*Instructions for the task:*
Each line in the entries below that holds the word "none" belongs in the answer.

START Provided records

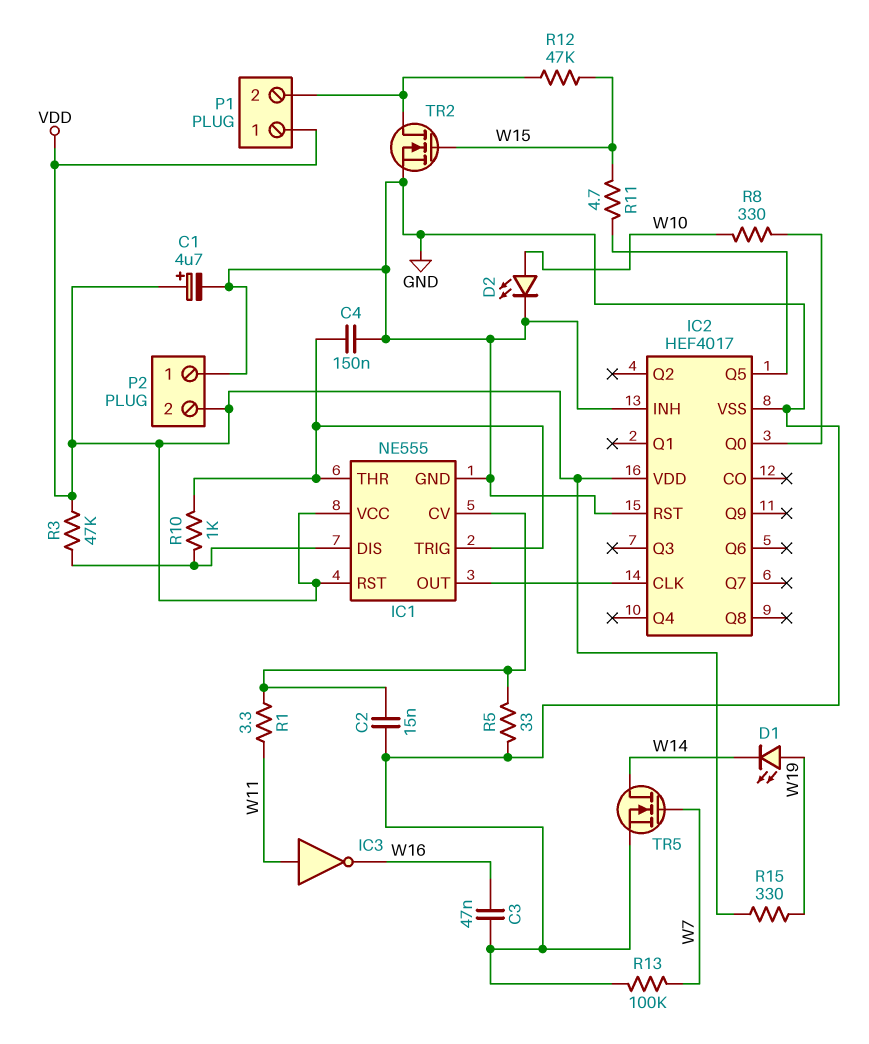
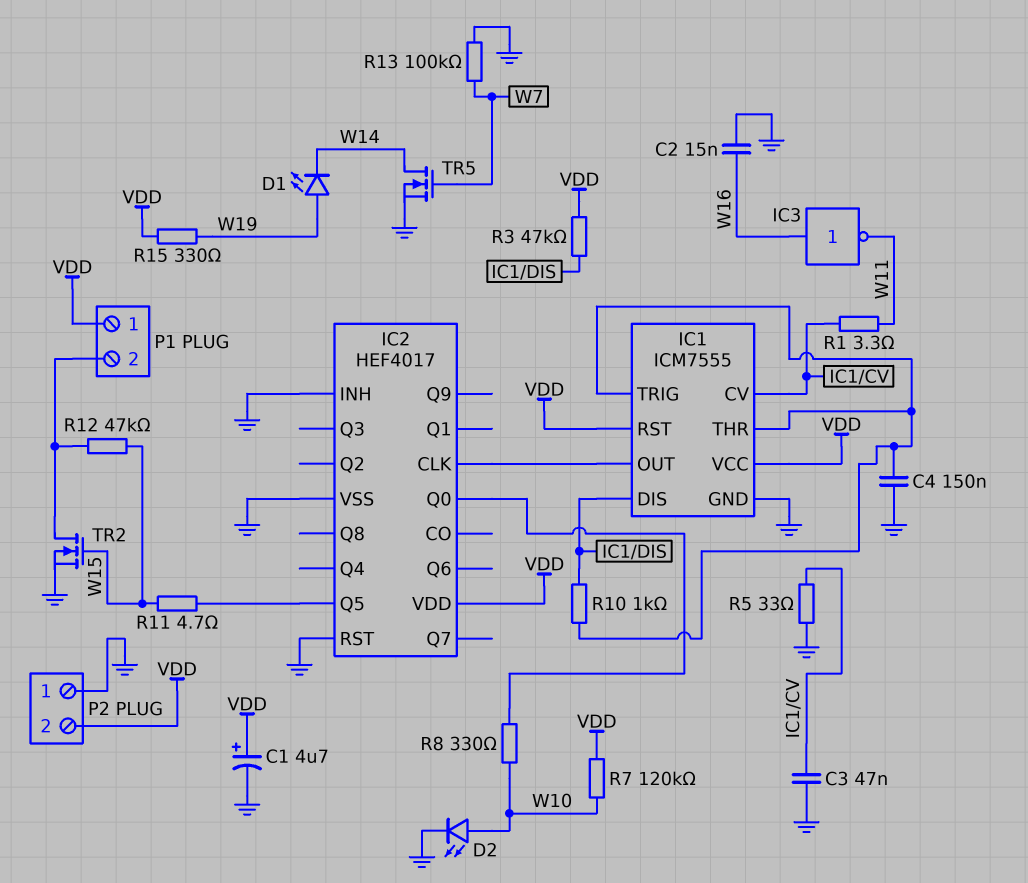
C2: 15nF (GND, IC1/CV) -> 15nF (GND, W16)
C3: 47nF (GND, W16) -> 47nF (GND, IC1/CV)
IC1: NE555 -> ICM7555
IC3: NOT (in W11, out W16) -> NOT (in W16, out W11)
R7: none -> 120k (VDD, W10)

END Provided records
START Provided records

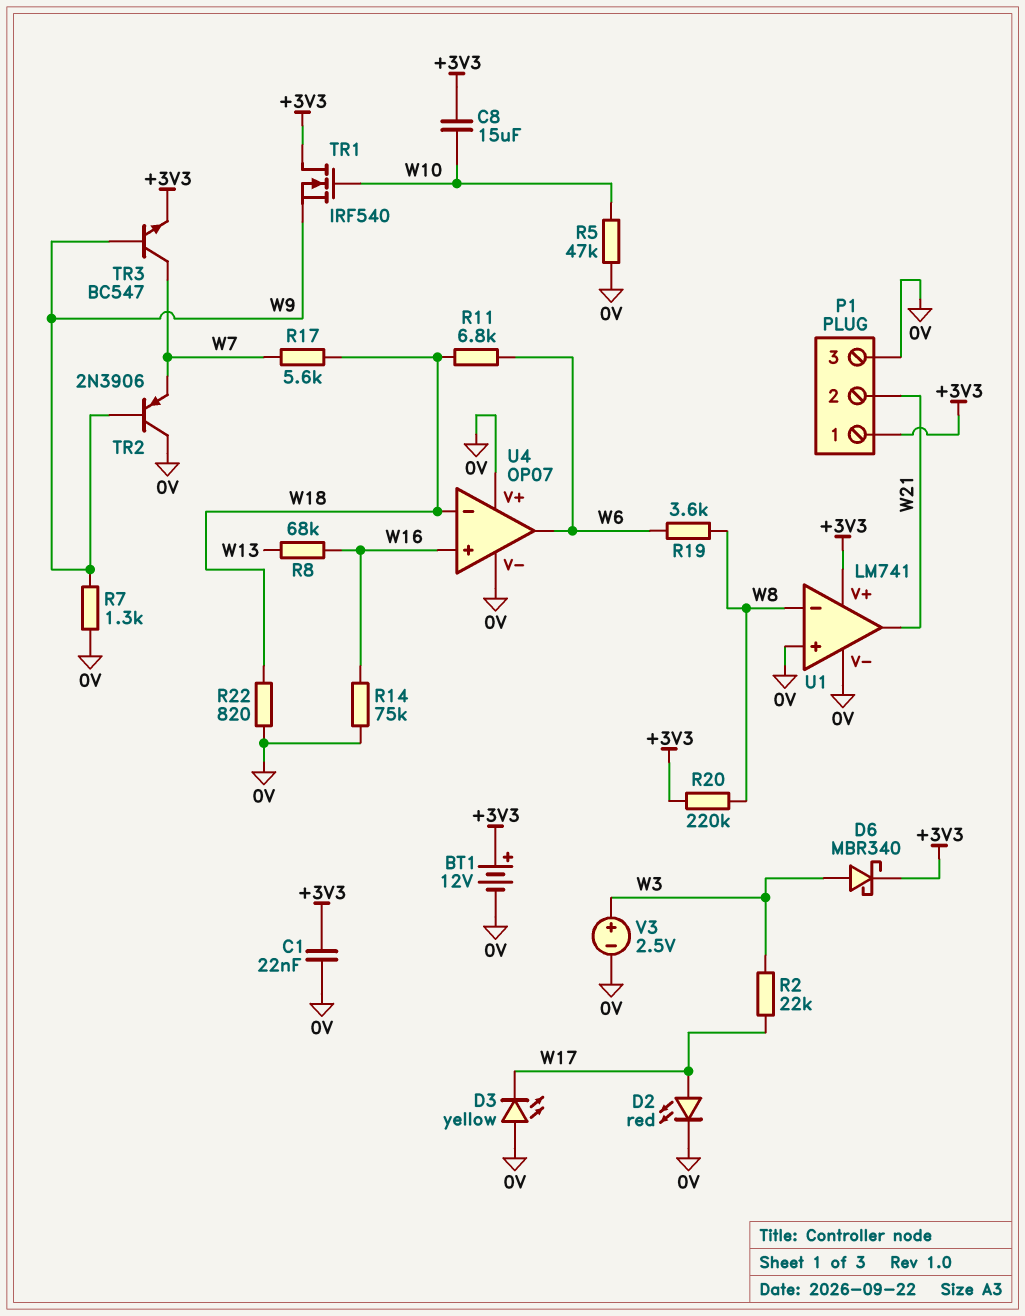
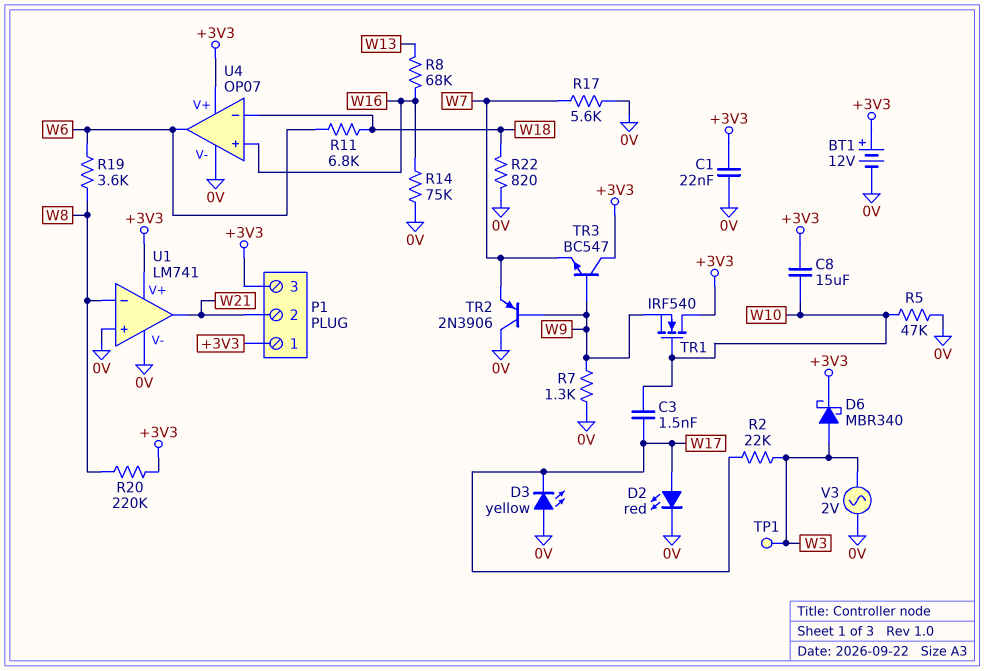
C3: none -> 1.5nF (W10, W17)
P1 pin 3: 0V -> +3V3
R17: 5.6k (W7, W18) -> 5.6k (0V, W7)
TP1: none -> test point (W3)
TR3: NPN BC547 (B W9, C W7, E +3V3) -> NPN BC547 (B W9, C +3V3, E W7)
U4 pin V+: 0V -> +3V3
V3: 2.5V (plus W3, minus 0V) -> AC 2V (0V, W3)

END Provided records

*Written response:*
R7: none -> 120k (VDD, W10)
C3: none -> 1.5nF (W10, W17)
TP1: none -> test point (W3)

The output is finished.